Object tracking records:
★ ★ ★ ★ ★ ★ ★

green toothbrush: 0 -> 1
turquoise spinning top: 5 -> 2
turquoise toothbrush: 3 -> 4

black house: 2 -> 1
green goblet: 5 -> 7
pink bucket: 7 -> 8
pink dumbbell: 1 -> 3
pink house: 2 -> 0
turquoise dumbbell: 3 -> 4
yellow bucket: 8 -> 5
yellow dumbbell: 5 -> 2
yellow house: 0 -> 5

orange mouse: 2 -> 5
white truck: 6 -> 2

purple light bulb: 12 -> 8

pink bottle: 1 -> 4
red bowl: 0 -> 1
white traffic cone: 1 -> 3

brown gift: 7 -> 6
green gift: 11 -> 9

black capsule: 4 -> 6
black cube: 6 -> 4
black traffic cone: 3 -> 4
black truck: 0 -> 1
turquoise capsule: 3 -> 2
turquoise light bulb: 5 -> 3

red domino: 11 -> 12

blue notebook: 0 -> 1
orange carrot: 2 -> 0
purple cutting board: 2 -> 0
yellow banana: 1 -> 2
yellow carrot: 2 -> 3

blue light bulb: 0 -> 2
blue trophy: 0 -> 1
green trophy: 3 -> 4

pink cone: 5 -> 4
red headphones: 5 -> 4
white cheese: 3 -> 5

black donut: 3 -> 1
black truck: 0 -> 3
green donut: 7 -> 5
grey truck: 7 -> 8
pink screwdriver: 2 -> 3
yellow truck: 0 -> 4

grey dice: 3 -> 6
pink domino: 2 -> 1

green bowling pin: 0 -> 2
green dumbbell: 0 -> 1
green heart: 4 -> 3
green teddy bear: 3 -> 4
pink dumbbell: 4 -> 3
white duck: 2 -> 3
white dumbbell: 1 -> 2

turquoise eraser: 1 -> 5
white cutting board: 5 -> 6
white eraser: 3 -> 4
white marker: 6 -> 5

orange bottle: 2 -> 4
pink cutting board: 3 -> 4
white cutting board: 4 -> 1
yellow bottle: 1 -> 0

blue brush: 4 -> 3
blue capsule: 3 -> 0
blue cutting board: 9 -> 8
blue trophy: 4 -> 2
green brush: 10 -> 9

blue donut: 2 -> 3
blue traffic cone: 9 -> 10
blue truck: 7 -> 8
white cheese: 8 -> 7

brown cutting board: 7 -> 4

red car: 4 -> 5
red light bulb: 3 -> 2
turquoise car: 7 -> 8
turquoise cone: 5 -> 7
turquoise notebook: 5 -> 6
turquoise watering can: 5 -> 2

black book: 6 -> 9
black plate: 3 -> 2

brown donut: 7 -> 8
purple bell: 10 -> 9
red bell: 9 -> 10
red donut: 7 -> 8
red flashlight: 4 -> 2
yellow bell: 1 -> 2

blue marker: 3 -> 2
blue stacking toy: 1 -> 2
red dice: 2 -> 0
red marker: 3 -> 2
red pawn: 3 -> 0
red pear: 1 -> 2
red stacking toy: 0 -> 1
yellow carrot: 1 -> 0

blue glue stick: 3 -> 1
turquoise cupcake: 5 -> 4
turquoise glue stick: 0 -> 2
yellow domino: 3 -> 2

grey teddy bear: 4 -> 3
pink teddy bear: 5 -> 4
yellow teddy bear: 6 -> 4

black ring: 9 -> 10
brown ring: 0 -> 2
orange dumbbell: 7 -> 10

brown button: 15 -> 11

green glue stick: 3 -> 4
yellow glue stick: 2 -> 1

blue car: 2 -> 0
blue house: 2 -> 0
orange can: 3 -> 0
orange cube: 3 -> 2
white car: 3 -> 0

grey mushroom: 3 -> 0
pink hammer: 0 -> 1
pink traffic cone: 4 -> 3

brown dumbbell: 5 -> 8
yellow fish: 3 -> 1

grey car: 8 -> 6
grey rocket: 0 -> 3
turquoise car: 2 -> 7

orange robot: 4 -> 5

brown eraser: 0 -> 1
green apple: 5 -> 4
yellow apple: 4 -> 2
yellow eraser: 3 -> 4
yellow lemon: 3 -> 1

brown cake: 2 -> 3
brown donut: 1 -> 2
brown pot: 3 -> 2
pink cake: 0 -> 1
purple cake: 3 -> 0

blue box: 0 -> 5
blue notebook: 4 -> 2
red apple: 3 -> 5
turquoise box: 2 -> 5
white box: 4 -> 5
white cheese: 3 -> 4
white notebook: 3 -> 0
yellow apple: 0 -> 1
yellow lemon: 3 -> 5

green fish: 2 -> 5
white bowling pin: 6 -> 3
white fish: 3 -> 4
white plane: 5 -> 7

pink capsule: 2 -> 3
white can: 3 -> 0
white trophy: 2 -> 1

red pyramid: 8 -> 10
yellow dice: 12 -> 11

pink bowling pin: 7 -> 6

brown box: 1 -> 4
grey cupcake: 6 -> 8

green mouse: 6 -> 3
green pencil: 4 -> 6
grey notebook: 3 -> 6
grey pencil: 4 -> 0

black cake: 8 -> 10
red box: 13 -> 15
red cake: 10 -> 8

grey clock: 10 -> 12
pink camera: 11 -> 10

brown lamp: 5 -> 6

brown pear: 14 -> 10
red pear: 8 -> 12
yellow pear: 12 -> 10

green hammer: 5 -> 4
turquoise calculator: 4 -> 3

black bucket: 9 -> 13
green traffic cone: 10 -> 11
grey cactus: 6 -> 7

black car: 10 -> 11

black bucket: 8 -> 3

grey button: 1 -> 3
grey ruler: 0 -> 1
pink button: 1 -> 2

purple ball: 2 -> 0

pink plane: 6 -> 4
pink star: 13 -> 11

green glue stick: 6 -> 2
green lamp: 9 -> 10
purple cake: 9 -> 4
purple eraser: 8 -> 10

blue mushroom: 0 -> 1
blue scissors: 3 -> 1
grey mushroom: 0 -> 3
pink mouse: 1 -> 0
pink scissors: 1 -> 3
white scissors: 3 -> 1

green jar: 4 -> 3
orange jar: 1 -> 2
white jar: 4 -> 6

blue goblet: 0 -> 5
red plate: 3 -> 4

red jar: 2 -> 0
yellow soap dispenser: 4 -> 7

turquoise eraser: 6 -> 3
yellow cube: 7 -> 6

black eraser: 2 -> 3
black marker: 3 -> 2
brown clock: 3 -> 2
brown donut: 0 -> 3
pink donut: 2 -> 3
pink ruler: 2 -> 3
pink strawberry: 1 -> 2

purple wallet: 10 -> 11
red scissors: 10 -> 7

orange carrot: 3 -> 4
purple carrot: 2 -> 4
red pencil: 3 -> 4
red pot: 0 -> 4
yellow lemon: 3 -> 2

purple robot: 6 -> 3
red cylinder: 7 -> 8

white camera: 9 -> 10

★ ★ ★ ★ ★ ★ ★

**TASK OBJECTIVE**.
Starting from the line holding "brown cake: 2 -> 3", restate the remaining lines of the data word for word, including the last.

**ANSWER AREA**.
brown cake: 2 -> 3
brown donut: 1 -> 2
brown pot: 3 -> 2
pink cake: 0 -> 1
purple cake: 3 -> 0

blue box: 0 -> 5
blue notebook: 4 -> 2
red apple: 3 -> 5
turquoise box: 2 -> 5
white box: 4 -> 5
white cheese: 3 -> 4
white notebook: 3 -> 0
yellow apple: 0 -> 1
yellow lemon: 3 -> 5

green fish: 2 -> 5
white bowling pin: 6 -> 3
white fish: 3 -> 4
white plane: 5 -> 7

pink capsule: 2 -> 3
white can: 3 -> 0
white trophy: 2 -> 1

red pyramid: 8 -> 10
yellow dice: 12 -> 11

pink bowling pin: 7 -> 6

brown box: 1 -> 4
grey cupcake: 6 -> 8

green mouse: 6 -> 3
green pencil: 4 -> 6
grey notebook: 3 -> 6
grey pencil: 4 -> 0

black cake: 8 -> 10
red box: 13 -> 15
red cake: 10 -> 8

grey clock: 10 -> 12
pink camera: 11 -> 10

brown lamp: 5 -> 6

brown pear: 14 -> 10
red pear: 8 -> 12
yellow pear: 12 -> 10

green hammer: 5 -> 4
turquoise calculator: 4 -> 3

black bucket: 9 -> 13
green traffic cone: 10 -> 11
grey cactus: 6 -> 7

black car: 10 -> 11

black bucket: 8 -> 3

grey button: 1 -> 3
grey ruler: 0 -> 1
pink button: 1 -> 2

purple ball: 2 -> 0

pink plane: 6 -> 4
pink star: 13 -> 11

green glue stick: 6 -> 2
green lamp: 9 -> 10
purple cake: 9 -> 4
purple eraser: 8 -> 10

blue mushroom: 0 -> 1
blue scissors: 3 -> 1
grey mushroom: 0 -> 3
pink mouse: 1 -> 0
pink scissors: 1 -> 3
white scissors: 3 -> 1

green jar: 4 -> 3
orange jar: 1 -> 2
white jar: 4 -> 6

blue goblet: 0 -> 5
red plate: 3 -> 4

red jar: 2 -> 0
yellow soap dispenser: 4 -> 7

turquoise eraser: 6 -> 3
yellow cube: 7 -> 6

black eraser: 2 -> 3
black marker: 3 -> 2
brown clock: 3 -> 2
brown donut: 0 -> 3
pink donut: 2 -> 3
pink ruler: 2 -> 3
pink strawberry: 1 -> 2

purple wallet: 10 -> 11
red scissors: 10 -> 7

orange carrot: 3 -> 4
purple carrot: 2 -> 4
red pencil: 3 -> 4
red pot: 0 -> 4
yellow lemon: 3 -> 2

purple robot: 6 -> 3
red cylinder: 7 -> 8

white camera: 9 -> 10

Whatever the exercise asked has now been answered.